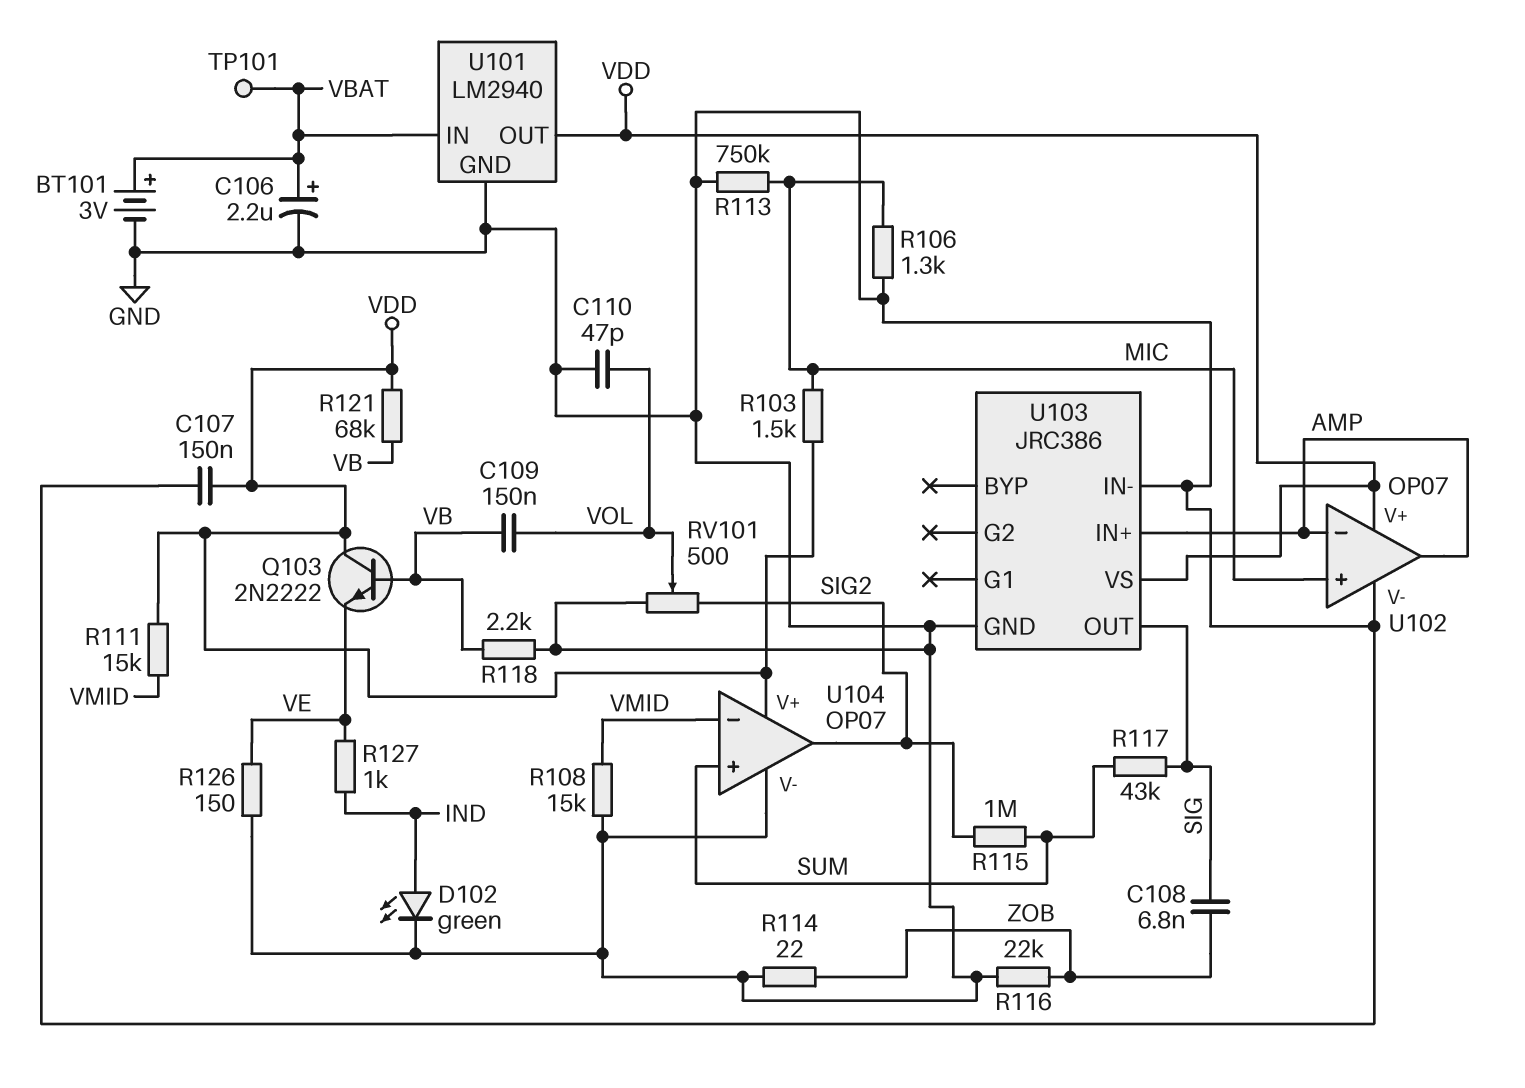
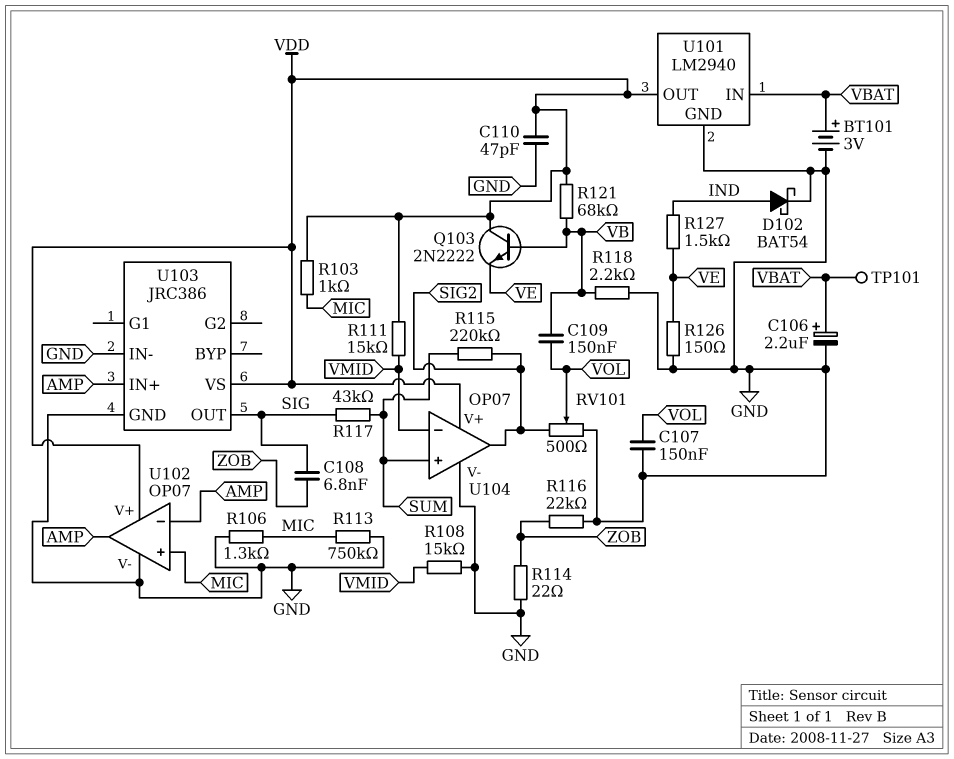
C107: 150nF (GND, VDD) -> 150nF (GND, VOL)
C110: 47pF (GND, VOL) -> 47pF (GND, VDD)
D102: LED green (A IND, K GND) -> schottky BAT54 (A IND, K GND)
R103: 1.5k (MIC, VDD) -> 1k (MIC, VDD)
R115: 1M (SIG2, SUM) -> 220k (SIG2, SUM)
R127: 1k (IND, VE) -> 1.5k (IND, VE)

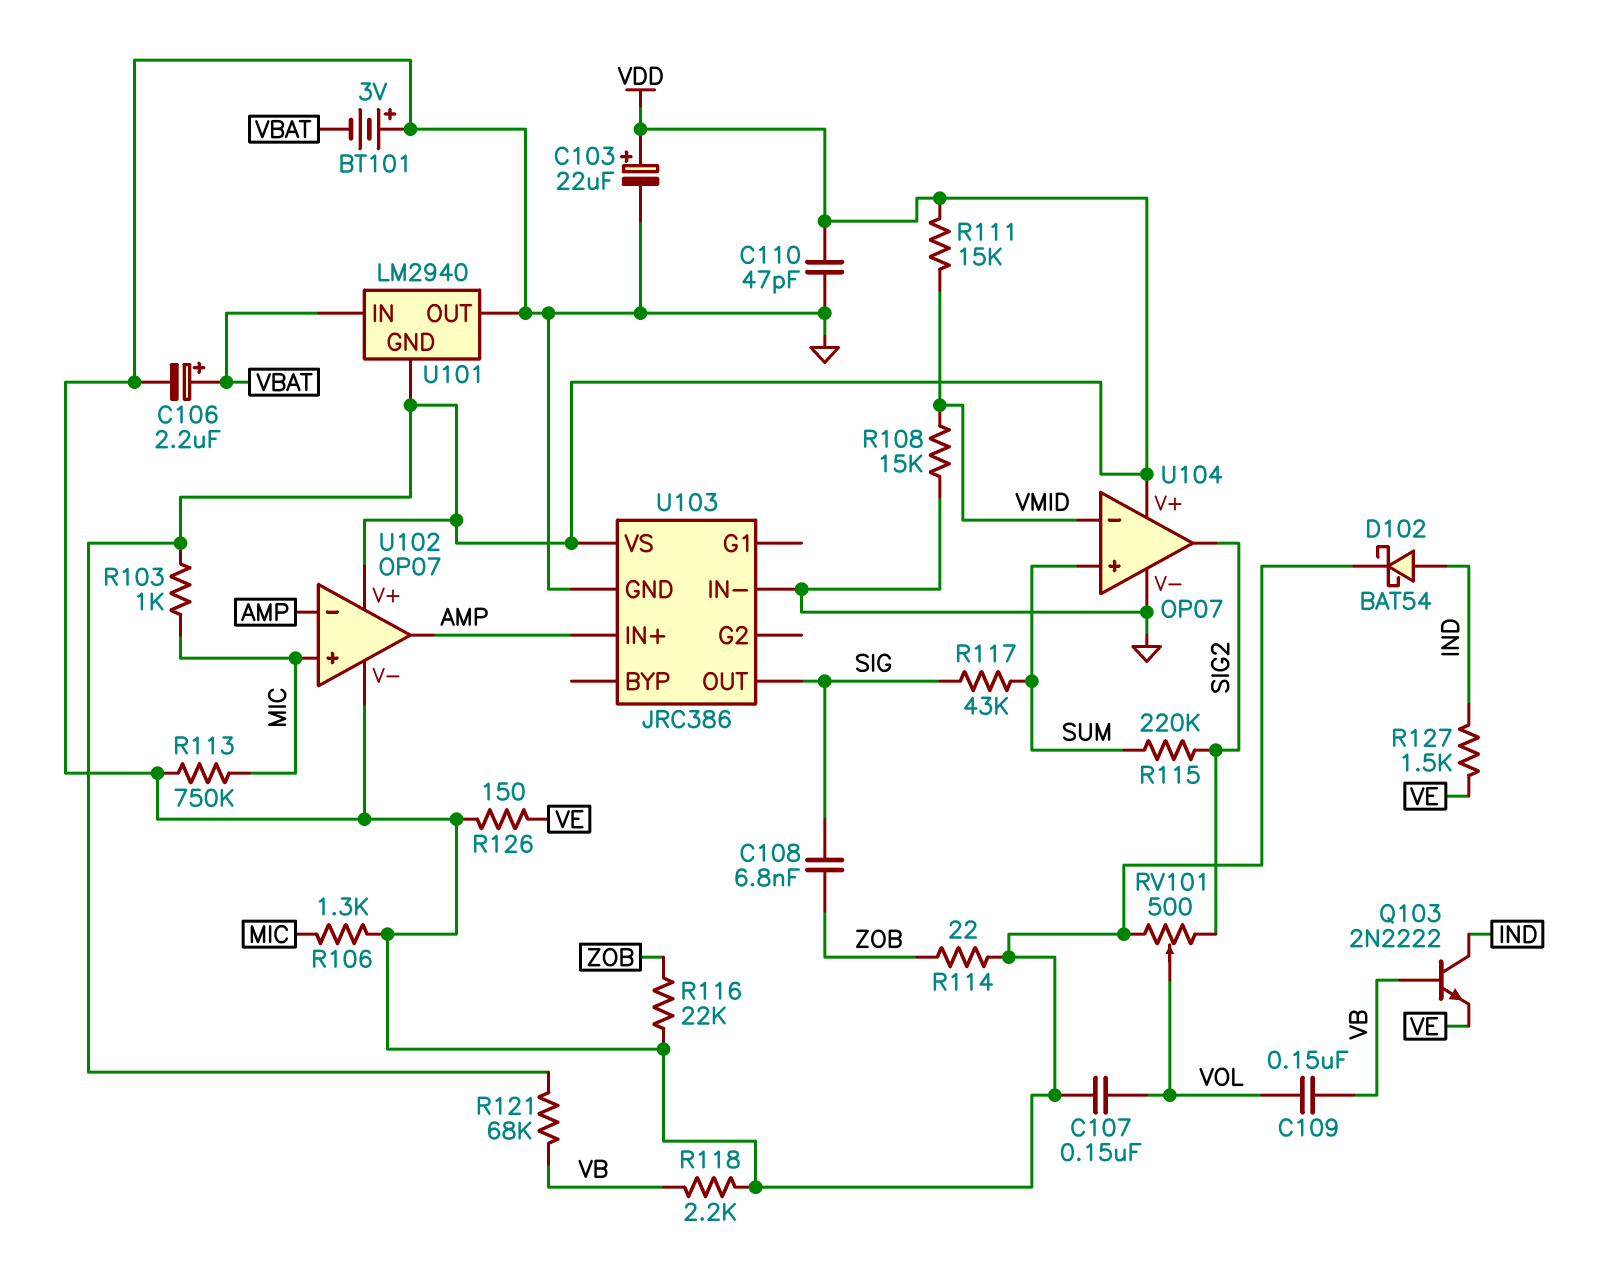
BT101: 3V (plus VBAT, minus GND) -> 3V (plus GND, minus VBAT)
C103: none -> 22uF (plus VDD, minus GND)
Q103: NPN 2N2222 (B VB, C VDD, E VE) -> NPN 2N2222 (B VB, C IND, E VE)
TP101: test point (VBAT) -> none
U101 pin GND: GND -> VDD
U101 pin OUT: VDD -> GND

### WORK ITEM
Write out exactly the lines starting with the one that holds "Q103: NPN 2N2222" and running through the last line above.

### YOUR SOLUTION
Q103: NPN 2N2222 (B VB, C VDD, E VE) -> NPN 2N2222 (B VB, C IND, E VE)
TP101: test point (VBAT) -> none
U101 pin GND: GND -> VDD
U101 pin OUT: VDD -> GND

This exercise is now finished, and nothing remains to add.